_WORK ORDER:_ Print the entries that appear below, exactly as written and without their pictures.
☆ ☆ ☆
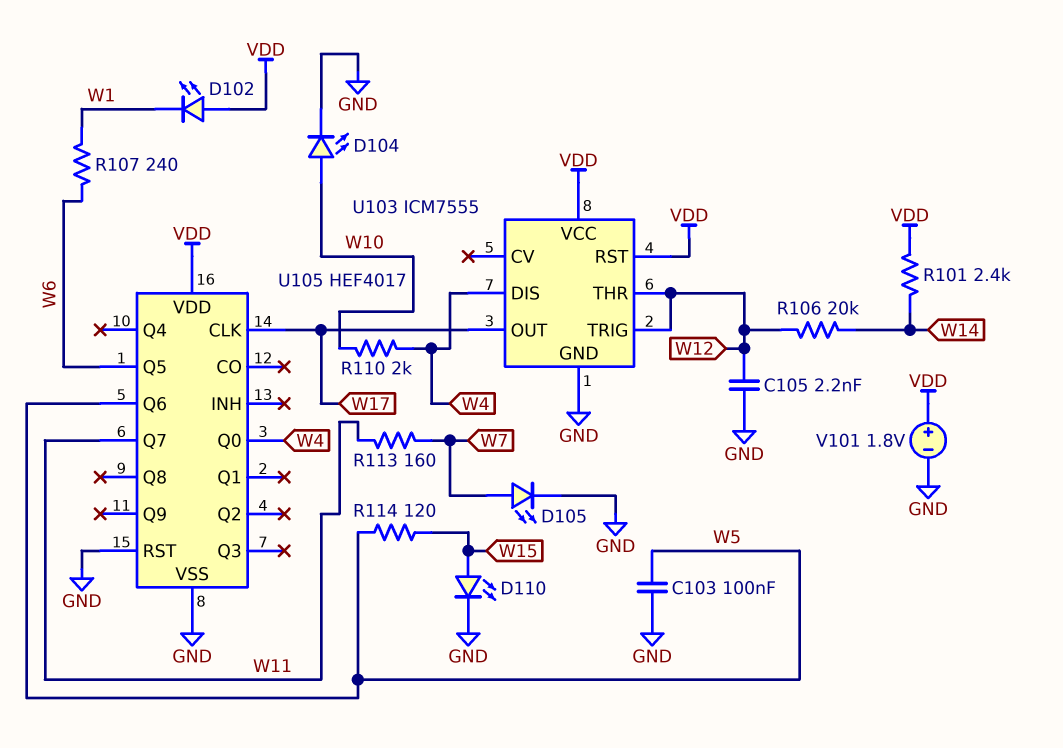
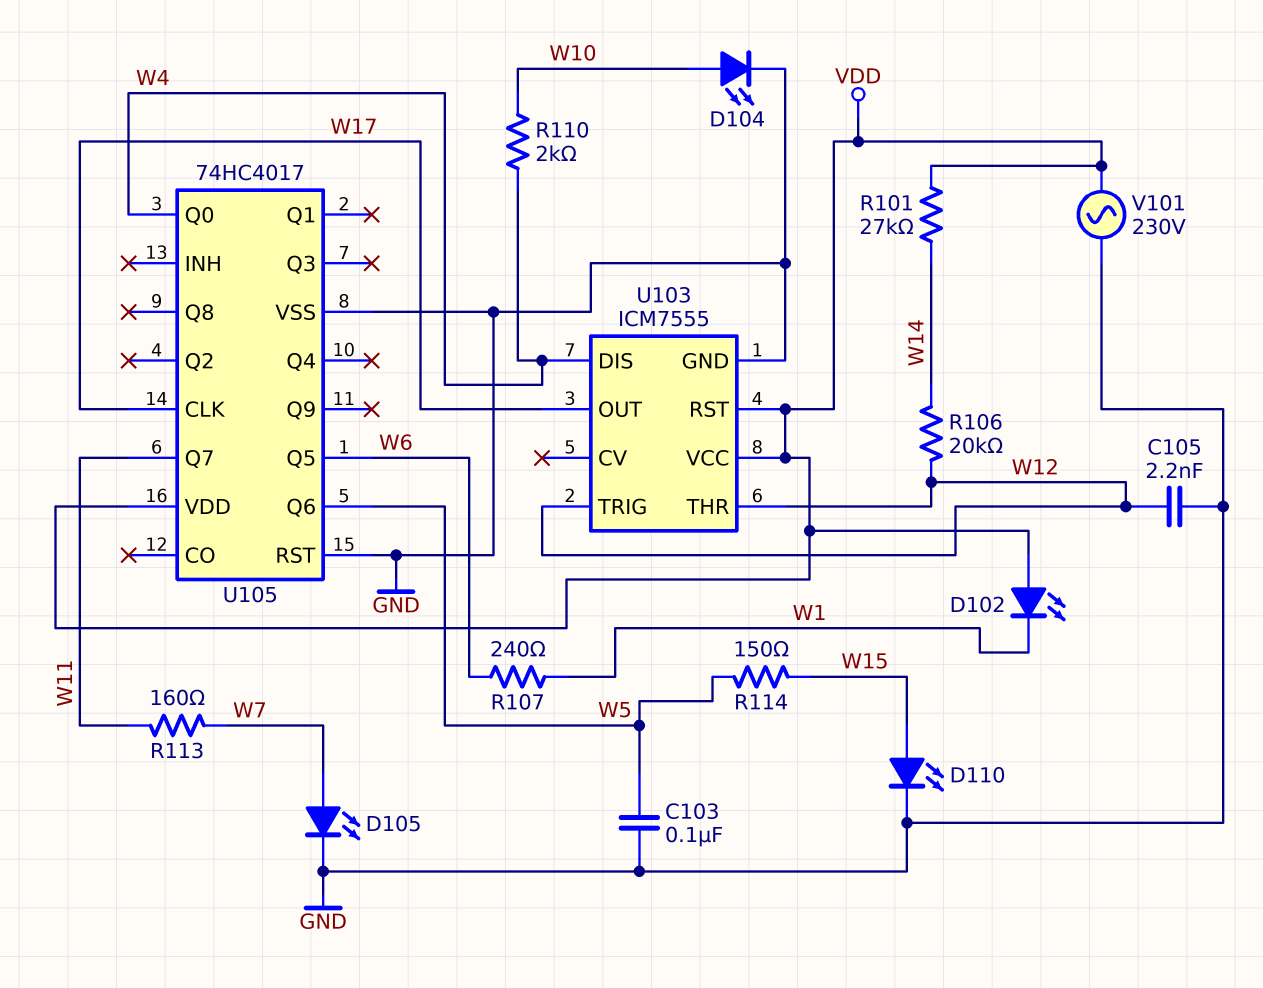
R101: 2.4k (VDD, W14) -> 27k (VDD, W14)
R114: 120 (W5, W15) -> 150 (W5, W15)
U105: HEF4017 -> 74HC4017
V101: 1.8V (plus VDD, minus GND) -> AC 230V (GND, VDD)

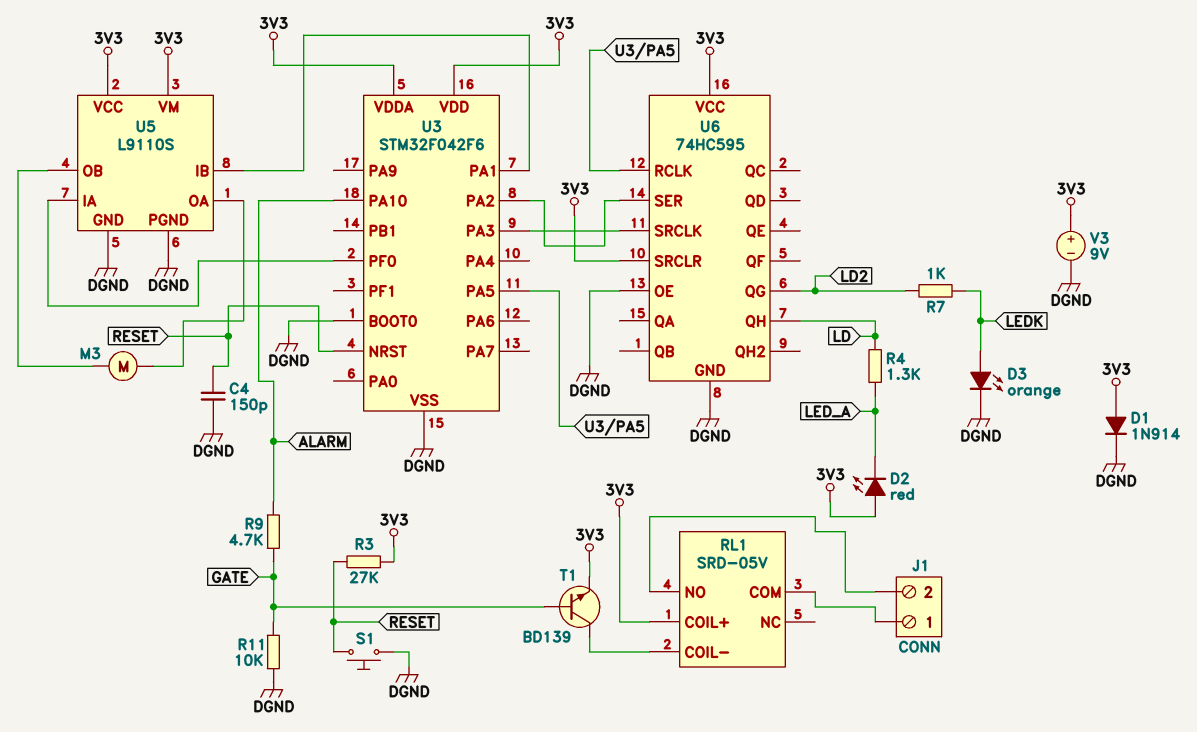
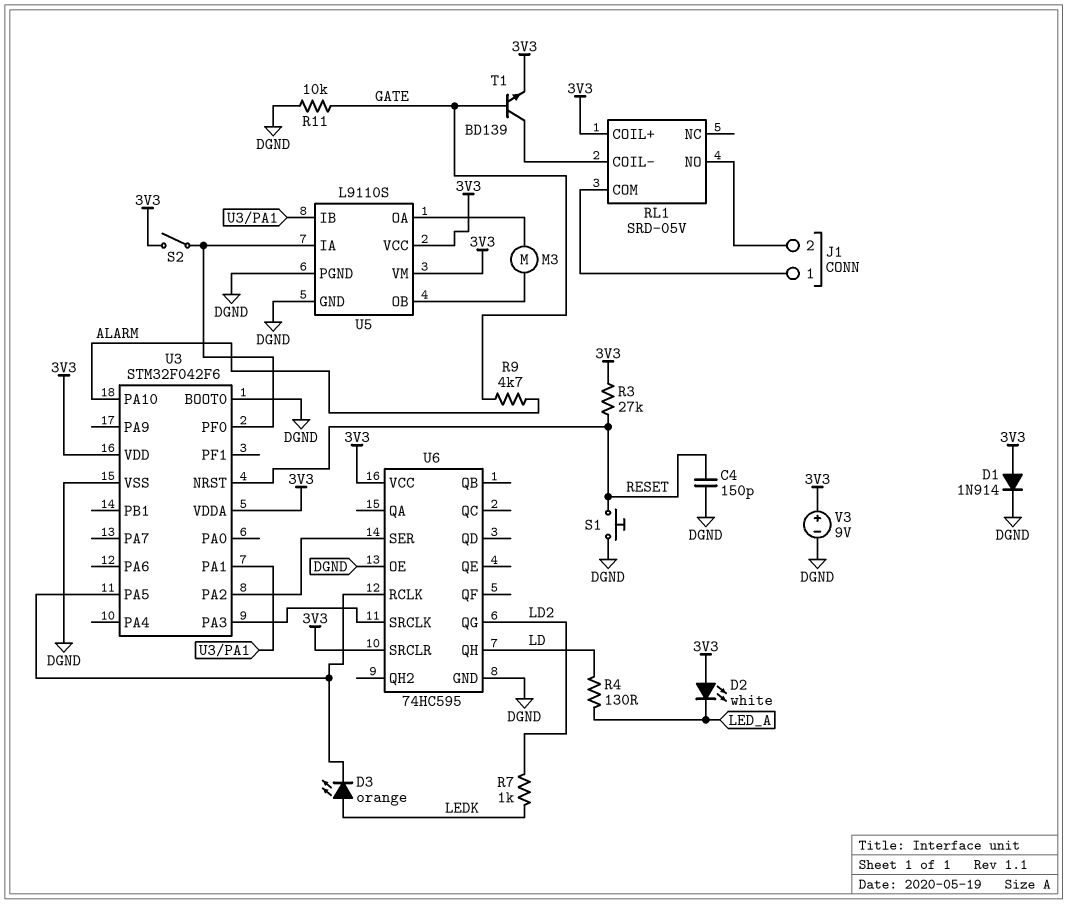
D2: LED red (A 3V3, K LED_A) -> LED white (A 3V3, K LED_A)
D3: LED orange (A LEDK, K DGND) -> LED orange (A LEDK, K U3/PA5)
R4: 1.3k (LD, LED_A) -> 130 (LD, LED_A)
S2: none -> switch (3V3, U3/PF0)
☆ ☆ ☆
_RESPONSE TO THIS TASK:_
R101: 2.4k (VDD, W14) -> 27k (VDD, W14)
R114: 120 (W5, W15) -> 150 (W5, W15)
U105: HEF4017 -> 74HC4017
V101: 1.8V (plus VDD, minus GND) -> AC 230V (GND, VDD)

D2: LED red (A 3V3, K LED_A) -> LED white (A 3V3, K LED_A)
D3: LED orange (A LEDK, K DGND) -> LED orange (A LEDK, K U3/PA5)
R4: 1.3k (LD, LED_A) -> 130 (LD, LED_A)
S2: none -> switch (3V3, U3/PF0)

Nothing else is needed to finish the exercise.